**TASK STATEMENT**
Copy all the entries word for word, but omit the pictures.
DATASET RECORDS Block Start
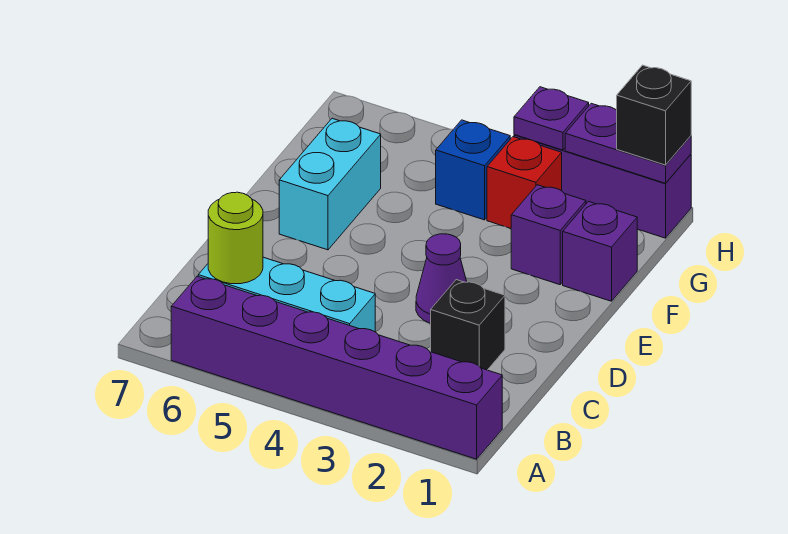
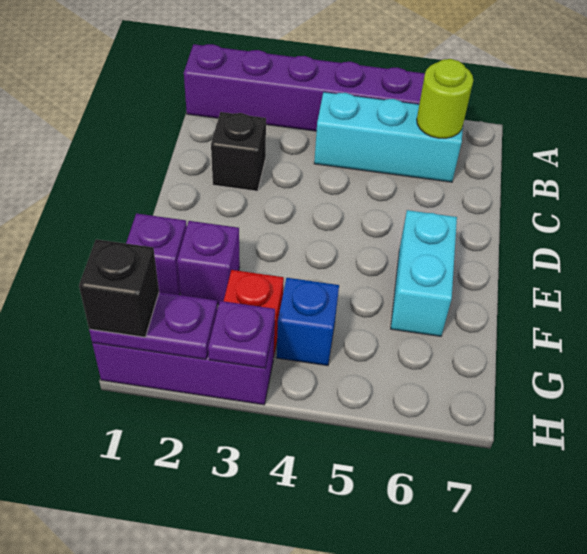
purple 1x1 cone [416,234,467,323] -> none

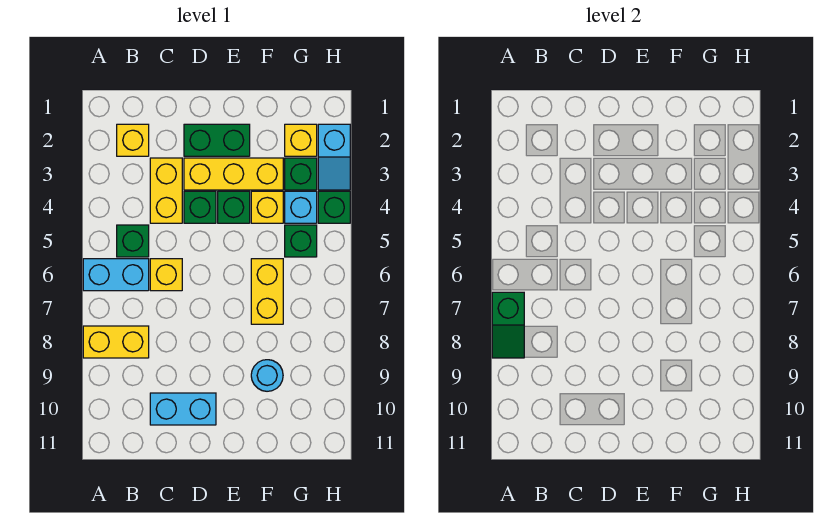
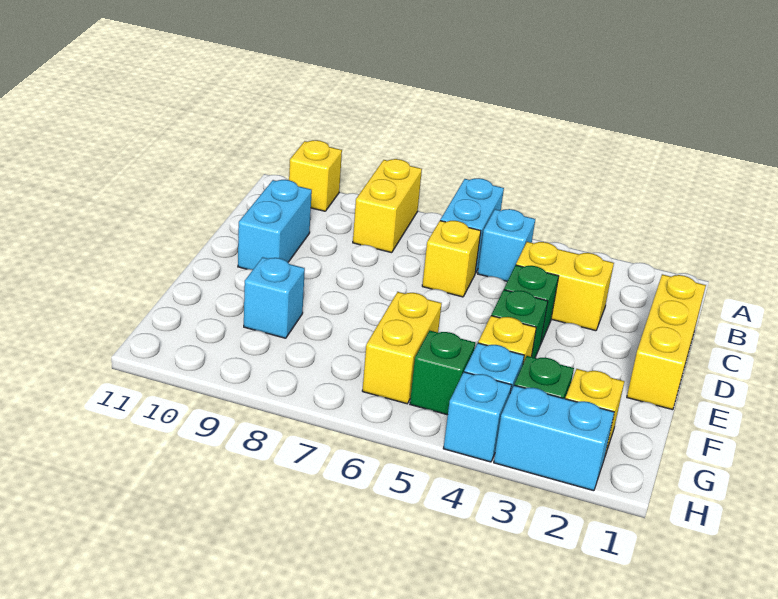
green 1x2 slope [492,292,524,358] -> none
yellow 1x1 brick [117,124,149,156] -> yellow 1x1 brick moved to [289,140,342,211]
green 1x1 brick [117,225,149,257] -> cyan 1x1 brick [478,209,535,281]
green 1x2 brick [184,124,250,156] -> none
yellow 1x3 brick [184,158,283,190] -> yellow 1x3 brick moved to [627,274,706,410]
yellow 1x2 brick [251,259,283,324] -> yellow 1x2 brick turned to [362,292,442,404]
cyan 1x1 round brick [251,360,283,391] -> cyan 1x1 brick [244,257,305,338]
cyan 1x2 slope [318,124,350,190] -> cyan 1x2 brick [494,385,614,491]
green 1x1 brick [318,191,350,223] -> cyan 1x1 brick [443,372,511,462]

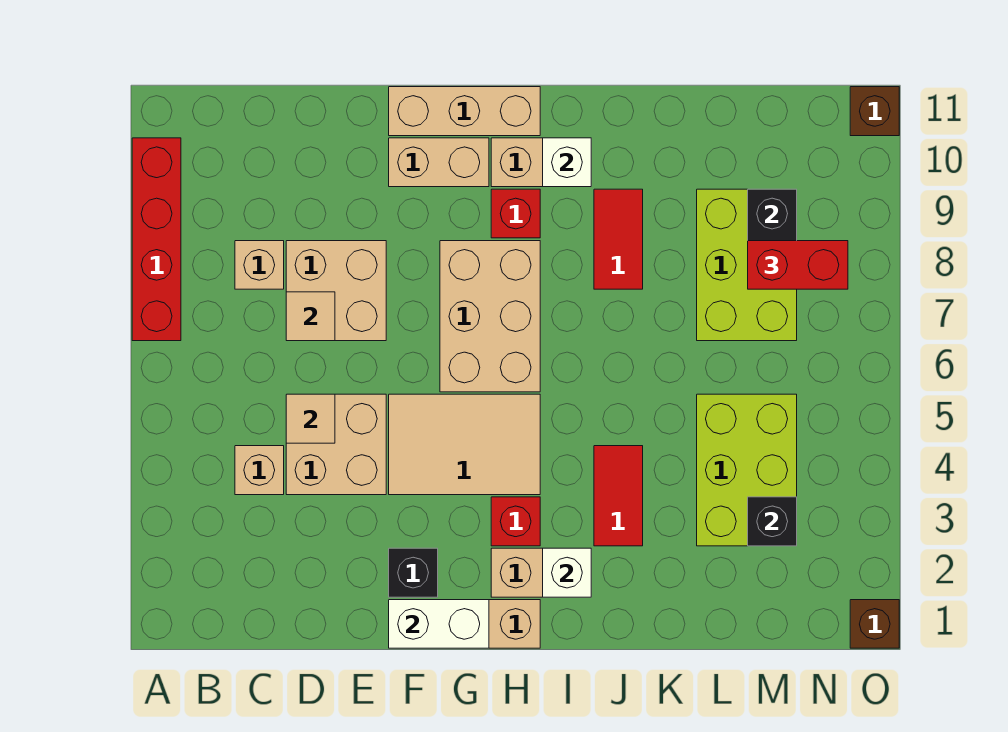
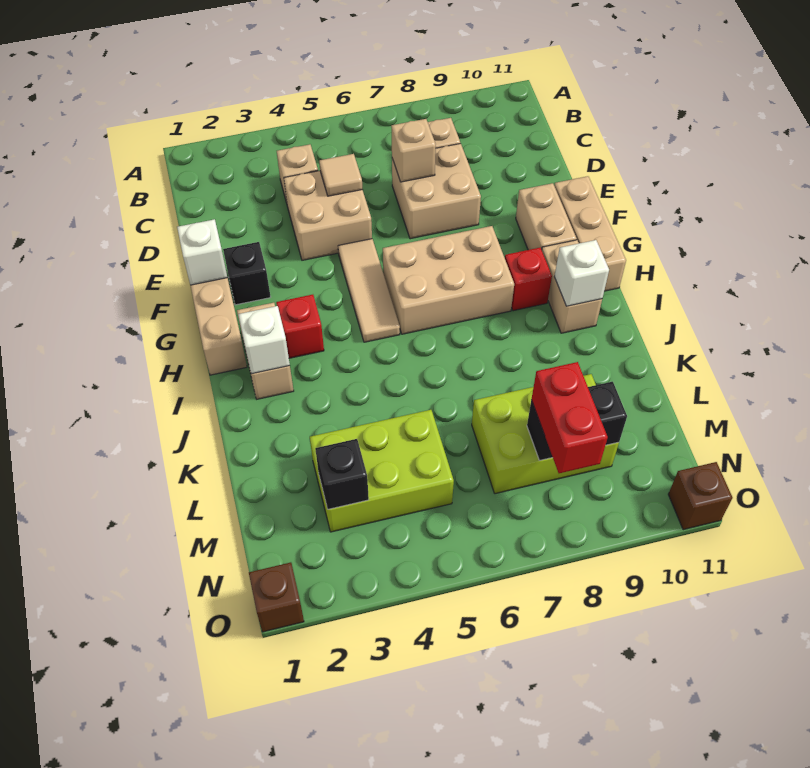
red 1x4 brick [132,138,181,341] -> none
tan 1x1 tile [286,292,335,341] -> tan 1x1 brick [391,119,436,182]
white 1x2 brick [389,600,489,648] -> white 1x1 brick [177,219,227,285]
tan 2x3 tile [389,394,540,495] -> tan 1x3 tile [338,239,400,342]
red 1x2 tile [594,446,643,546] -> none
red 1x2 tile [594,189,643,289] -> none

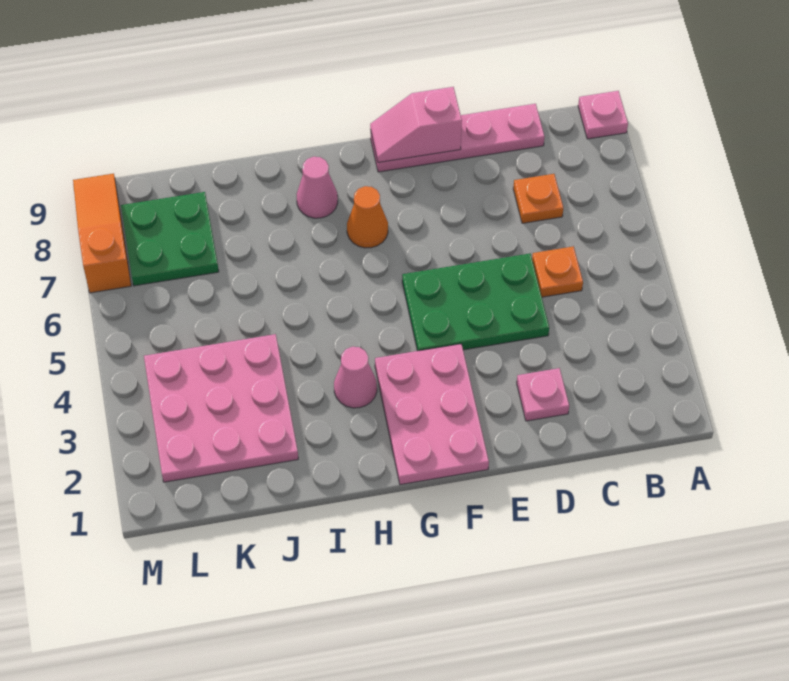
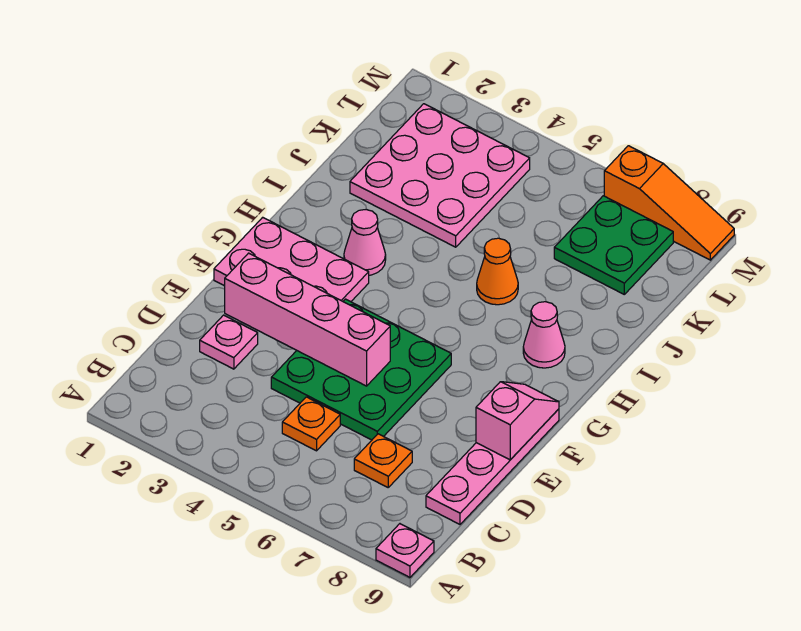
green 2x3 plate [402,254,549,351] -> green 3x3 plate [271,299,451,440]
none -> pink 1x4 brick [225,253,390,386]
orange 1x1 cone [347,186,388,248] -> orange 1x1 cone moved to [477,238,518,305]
DATASET RECORDS Block End
**TASK RESPONSE**
purple 1x1 cone [416,234,467,323] -> none

green 1x2 slope [492,292,524,358] -> none
yellow 1x1 brick [117,124,149,156] -> yellow 1x1 brick moved to [289,140,342,211]
green 1x1 brick [117,225,149,257] -> cyan 1x1 brick [478,209,535,281]
green 1x2 brick [184,124,250,156] -> none
yellow 1x3 brick [184,158,283,190] -> yellow 1x3 brick moved to [627,274,706,410]
yellow 1x2 brick [251,259,283,324] -> yellow 1x2 brick turned to [362,292,442,404]
cyan 1x1 round brick [251,360,283,391] -> cyan 1x1 brick [244,257,305,338]
cyan 1x2 slope [318,124,350,190] -> cyan 1x2 brick [494,385,614,491]
green 1x1 brick [318,191,350,223] -> cyan 1x1 brick [443,372,511,462]

red 1x4 brick [132,138,181,341] -> none
tan 1x1 tile [286,292,335,341] -> tan 1x1 brick [391,119,436,182]
white 1x2 brick [389,600,489,648] -> white 1x1 brick [177,219,227,285]
tan 2x3 tile [389,394,540,495] -> tan 1x3 tile [338,239,400,342]
red 1x2 tile [594,446,643,546] -> none
red 1x2 tile [594,189,643,289] -> none

green 2x3 plate [402,254,549,351] -> green 3x3 plate [271,299,451,440]
none -> pink 1x4 brick [225,253,390,386]
orange 1x1 cone [347,186,388,248] -> orange 1x1 cone moved to [477,238,518,305]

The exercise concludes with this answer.